The task: Your answer must be an exact copy of the records below, with no pictures in it.

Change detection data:

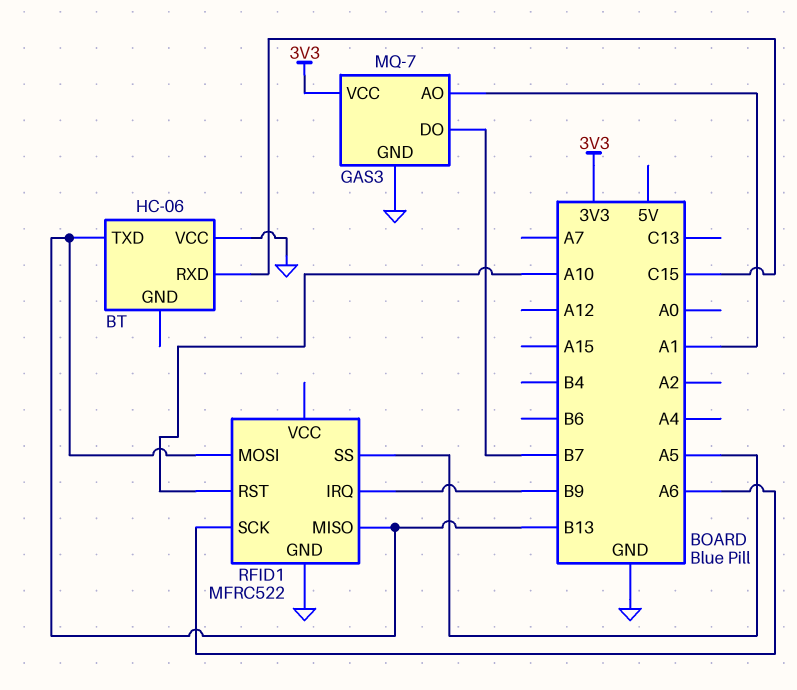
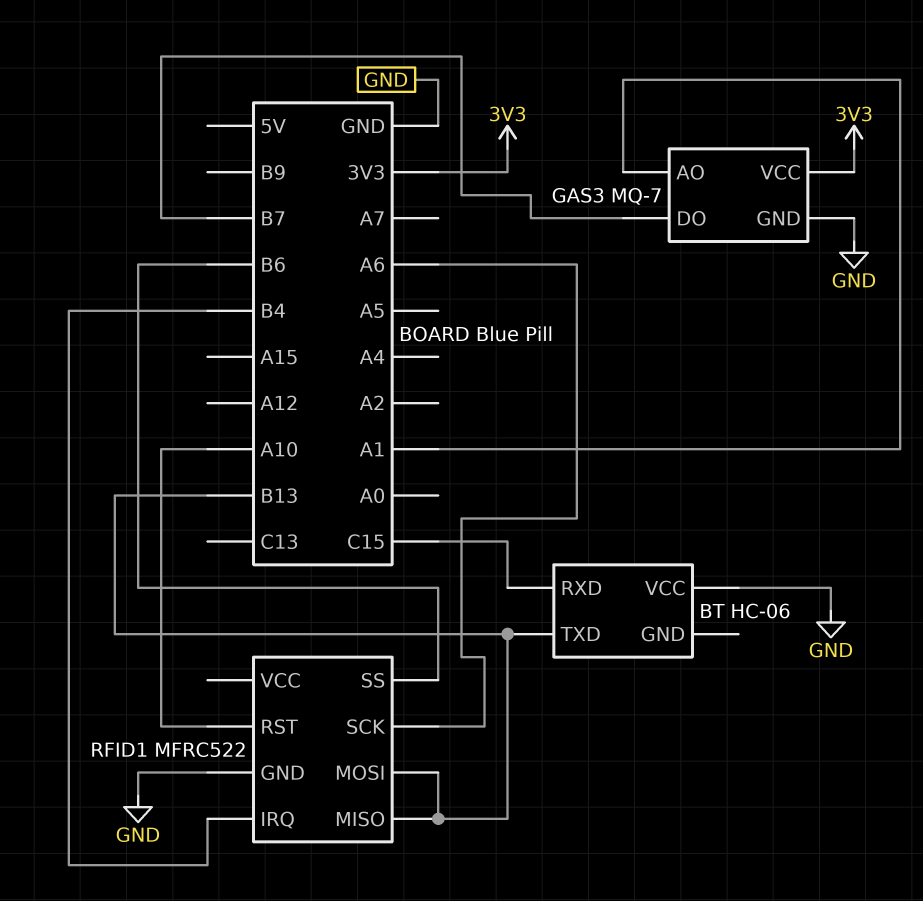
RFID1 pin IRQ: B9 -> B4
RFID1 pin SS: A5 -> B6

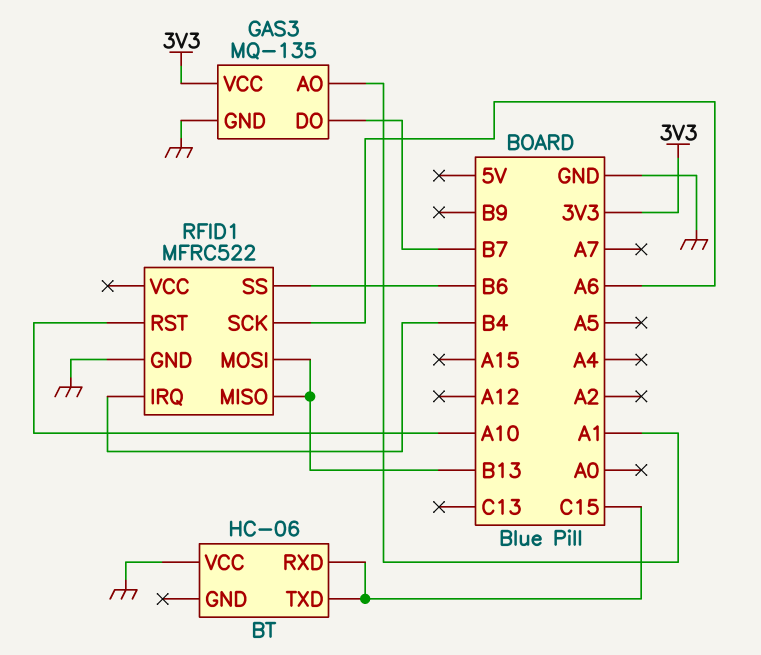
BT pin TXD: B13 -> C15
GAS3: MQ-7 -> MQ-135

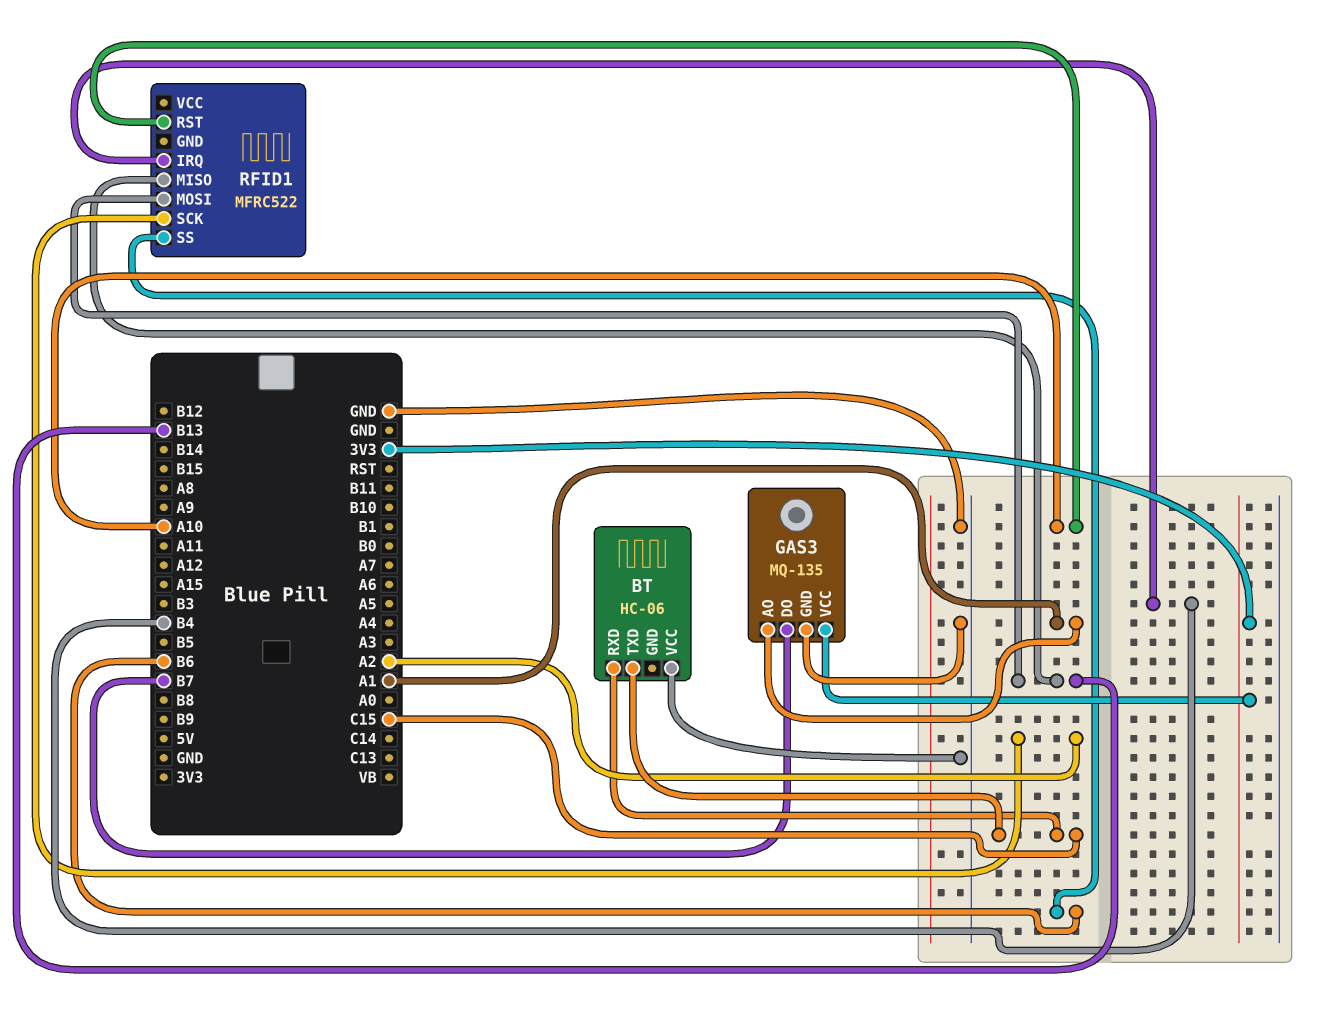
RFID1 pin GND: GND -> none
RFID1 pin SCK: A6 -> A2

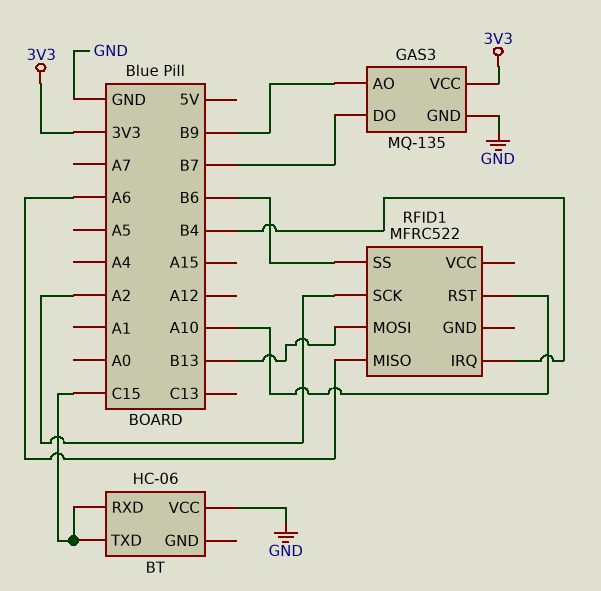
GAS3 pin AO: A1 -> B9
RFID1 pin MISO: B13 -> A6

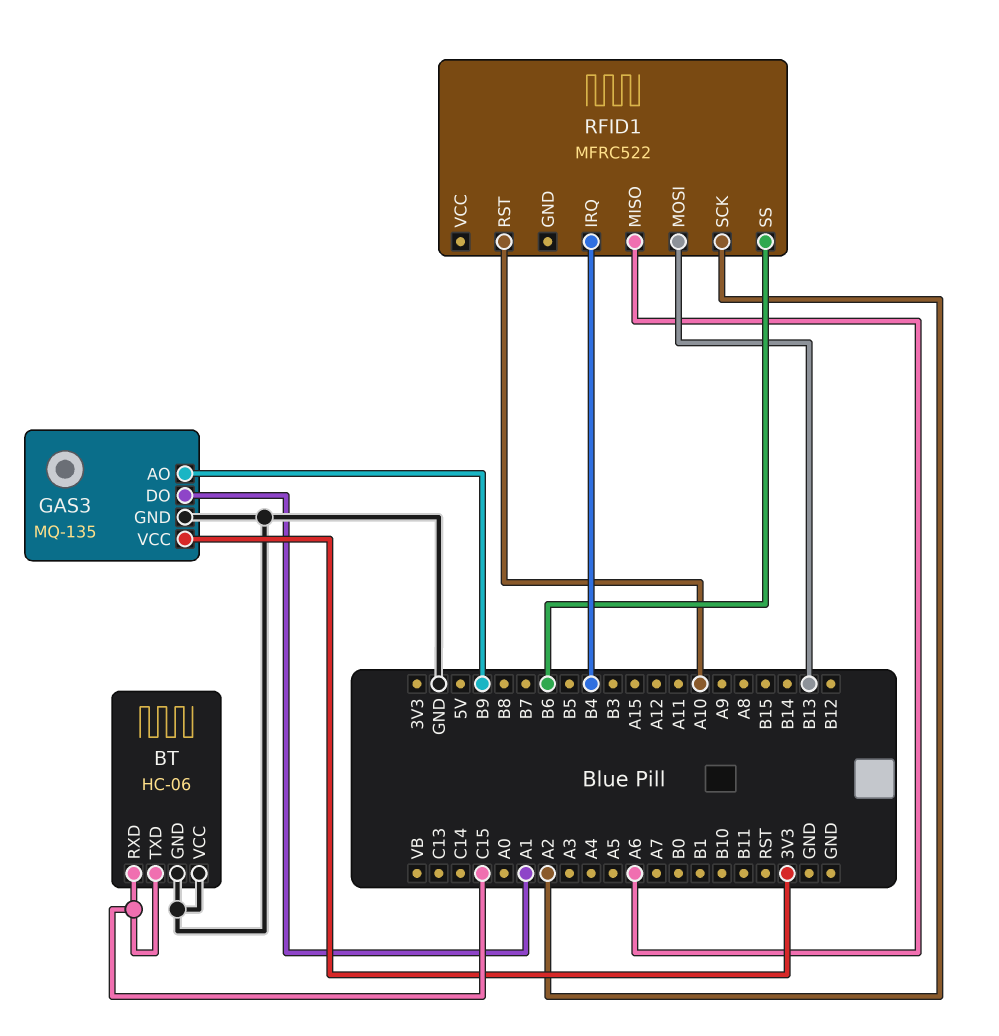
BT pin GND: none -> GND
GAS3 pin DO: B7 -> A1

Exercise result:
RFID1 pin IRQ: B9 -> B4
RFID1 pin SS: A5 -> B6

BT pin TXD: B13 -> C15
GAS3: MQ-7 -> MQ-135

RFID1 pin GND: GND -> none
RFID1 pin SCK: A6 -> A2

GAS3 pin AO: A1 -> B9
RFID1 pin MISO: B13 -> A6

BT pin GND: none -> GND
GAS3 pin DO: B7 -> A1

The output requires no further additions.